■ **Source material**
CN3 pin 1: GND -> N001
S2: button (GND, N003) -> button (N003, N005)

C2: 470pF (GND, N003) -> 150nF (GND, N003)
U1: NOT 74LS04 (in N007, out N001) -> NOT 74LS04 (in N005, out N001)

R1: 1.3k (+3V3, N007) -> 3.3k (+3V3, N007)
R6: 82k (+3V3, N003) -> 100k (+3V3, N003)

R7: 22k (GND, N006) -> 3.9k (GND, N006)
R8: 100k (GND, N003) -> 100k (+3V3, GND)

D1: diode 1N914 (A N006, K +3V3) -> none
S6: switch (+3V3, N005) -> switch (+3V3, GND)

■ **Task instructions**
Retype all of the records above, keeping them identical.

■ **Task output**
CN3 pin 1: GND -> N001
S2: button (GND, N003) -> button (N003, N005)

C2: 470pF (GND, N003) -> 150nF (GND, N003)
U1: NOT 74LS04 (in N007, out N001) -> NOT 74LS04 (in N005, out N001)

R1: 1.3k (+3V3, N007) -> 3.3k (+3V3, N007)
R6: 82k (+3V3, N003) -> 100k (+3V3, N003)

R7: 22k (GND, N006) -> 3.9k (GND, N006)
R8: 100k (GND, N003) -> 100k (+3V3, GND)

D1: diode 1N914 (A N006, K +3V3) -> none
S6: switch (+3V3, N005) -> switch (+3V3, GND)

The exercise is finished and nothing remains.